# Assignment
Print the records below exactly, starting at the first line and stopping after the line that contains "V1: AC 100mV". Leave out any pictures.

Before-and-after change records
________

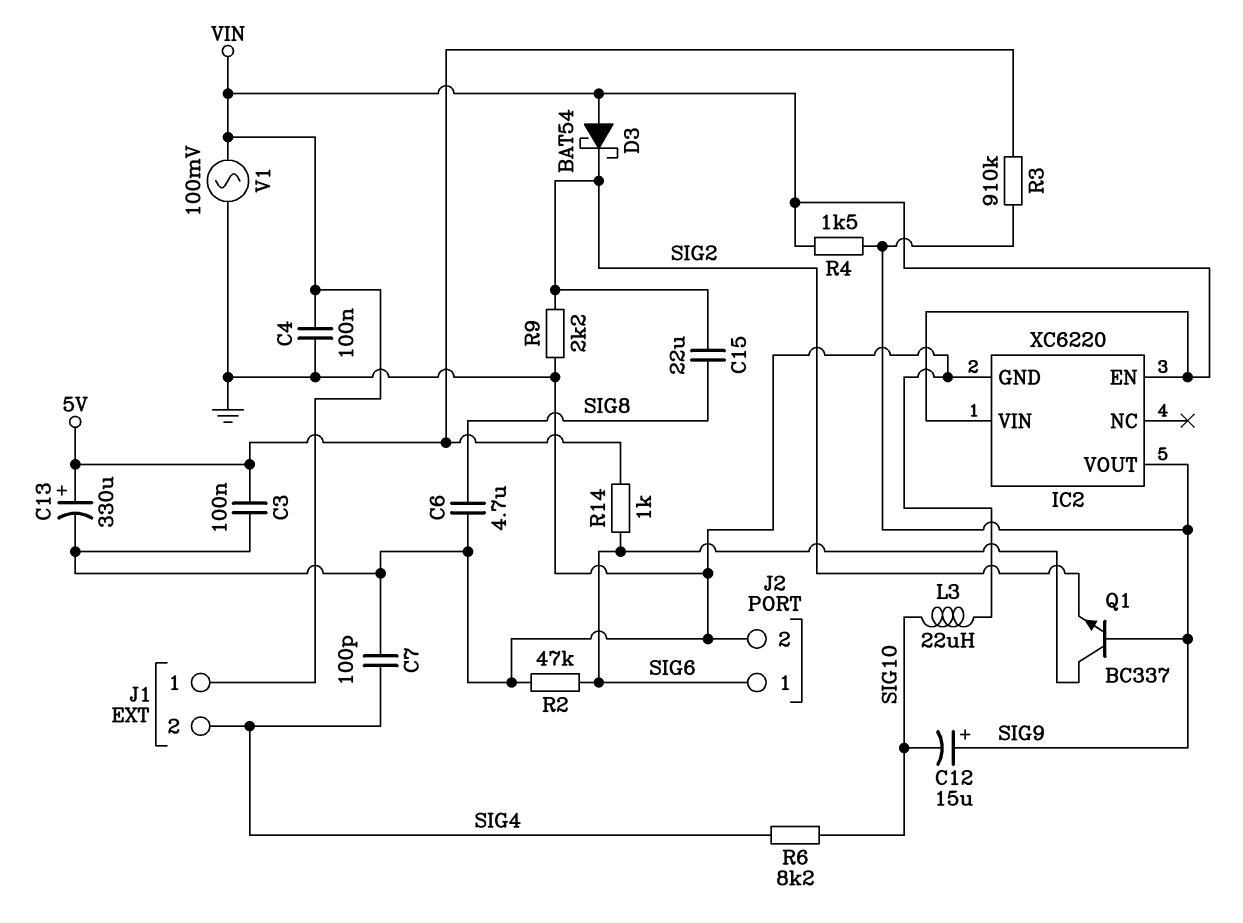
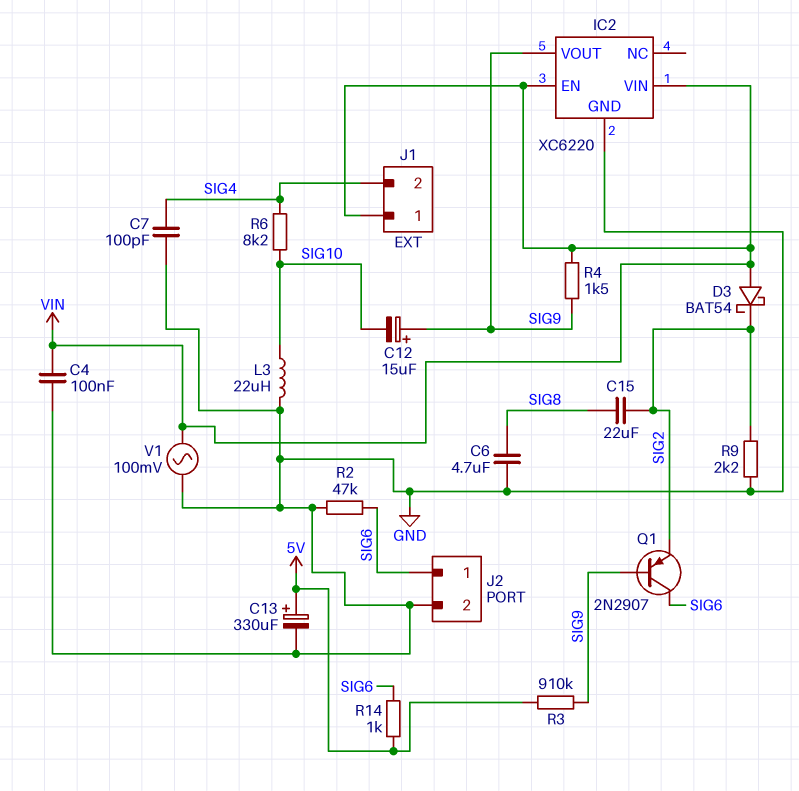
C3: 100nF (5V, GND) -> none
Q1: NPN BC337 (B SIG9, C SIG6, E SIG2) -> PNP 2N2907 (B SIG9, C SIG6, E SIG2)

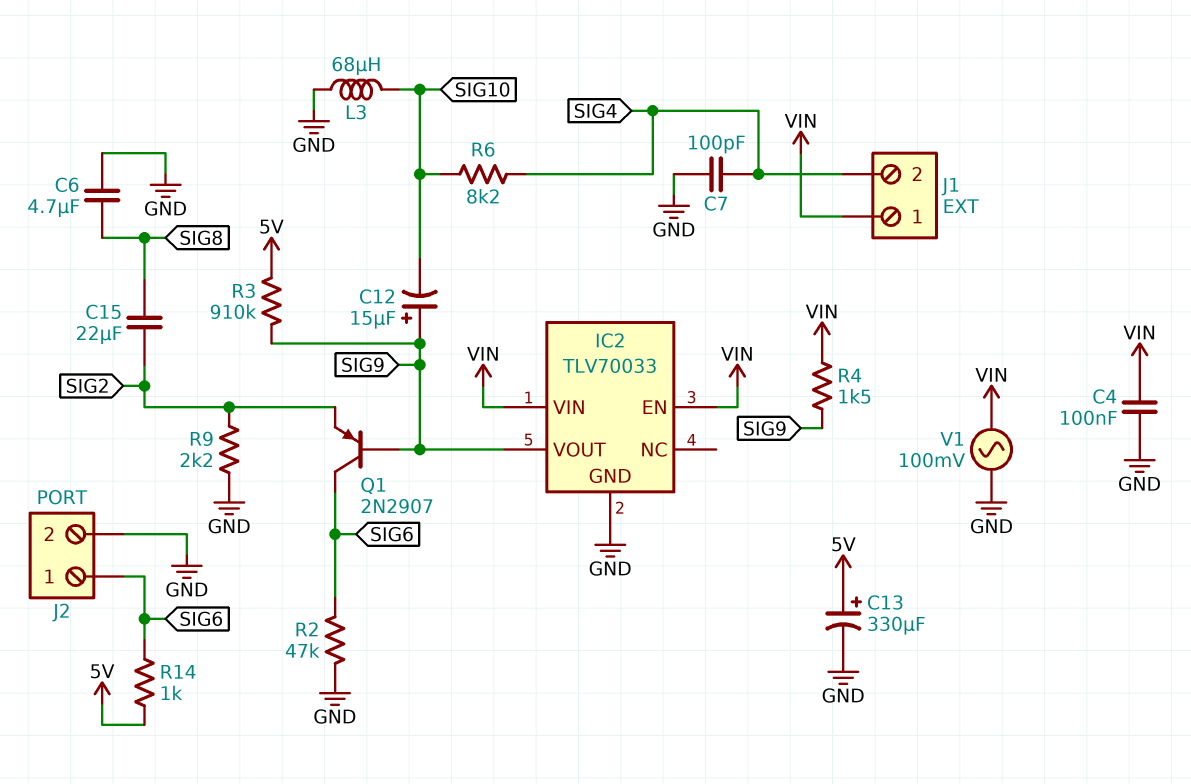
D3: schottky BAT54 (A VIN, K SIG2) -> none
IC2: XC6220 -> TLV70033
L3: 22uH (GND, SIG10) -> 68uH (GND, SIG10)

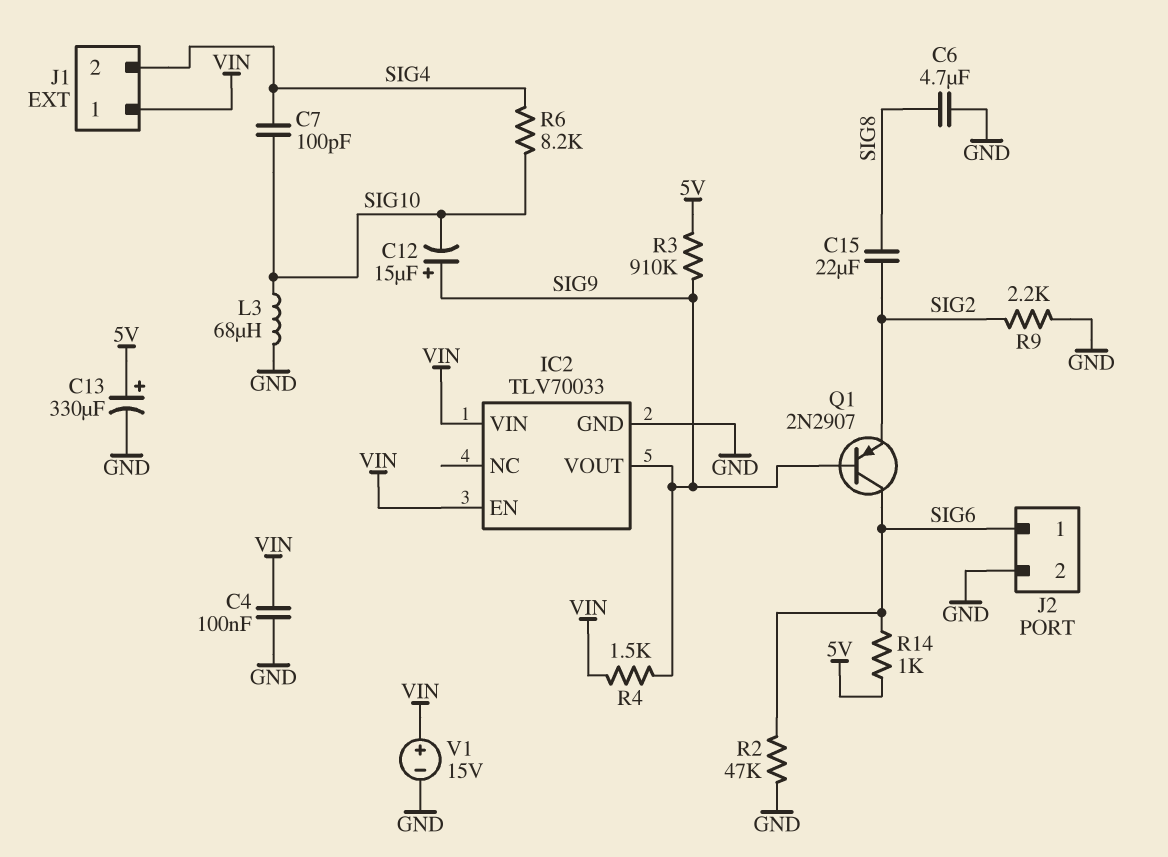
C7: 100pF (GND, SIG4) -> 100pF (SIG4, SIG10)
V1: AC 100mV (GND, VIN) -> 15V (plus VIN, minus GND)

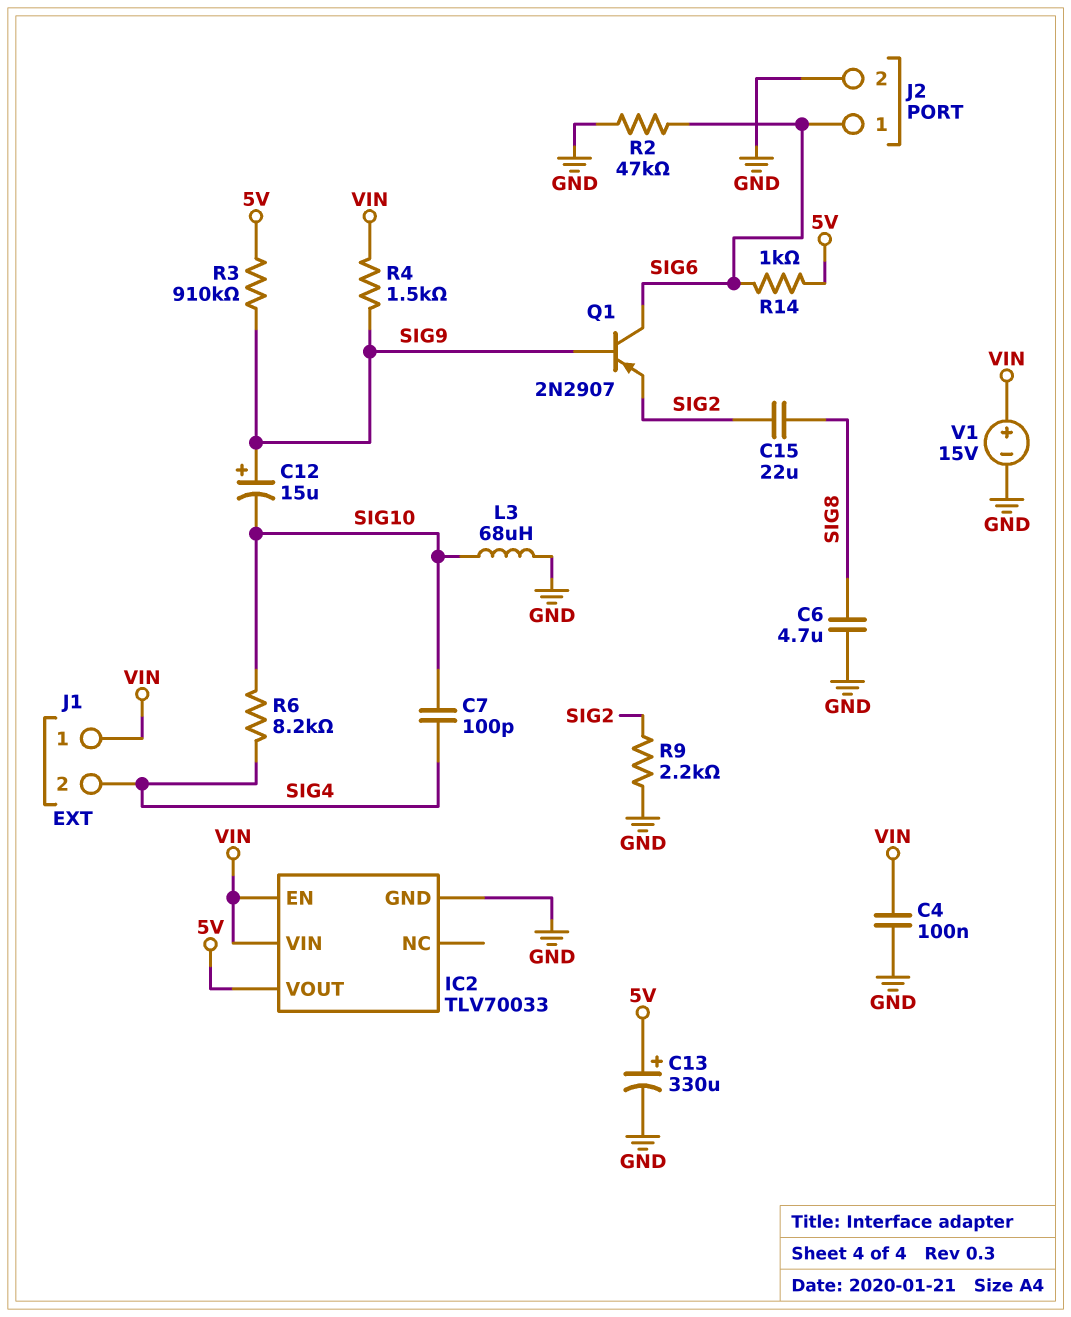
IC2 pin VOUT: SIG9 -> 5V

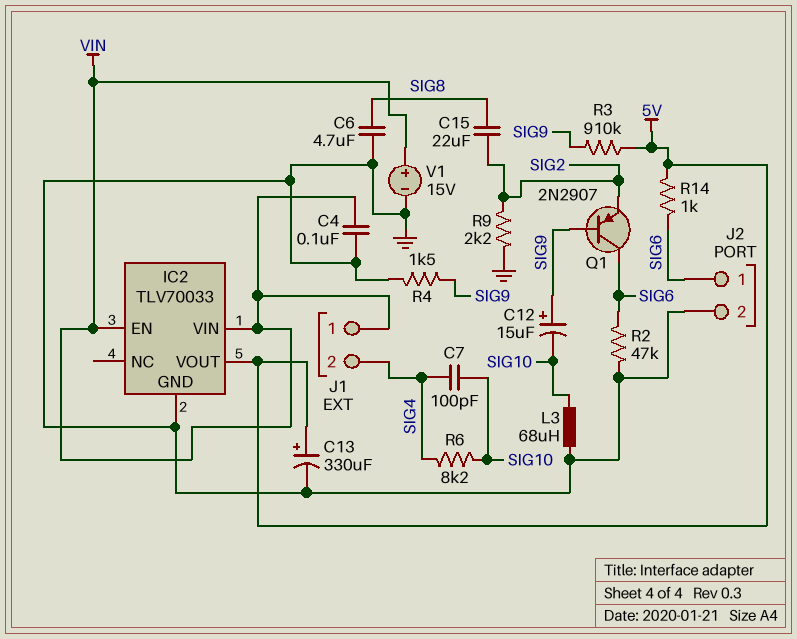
R4: 1.5k (SIG9, VIN) -> 1.5k (GND, SIG9)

________

# Written reply
C3: 100nF (5V, GND) -> none
Q1: NPN BC337 (B SIG9, C SIG6, E SIG2) -> PNP 2N2907 (B SIG9, C SIG6, E SIG2)

D3: schottky BAT54 (A VIN, K SIG2) -> none
IC2: XC6220 -> TLV70033
L3: 22uH (GND, SIG10) -> 68uH (GND, SIG10)

C7: 100pF (GND, SIG4) -> 100pF (SIG4, SIG10)
V1: AC 100mV (GND, VIN) -> 15V (plus VIN, minus GND)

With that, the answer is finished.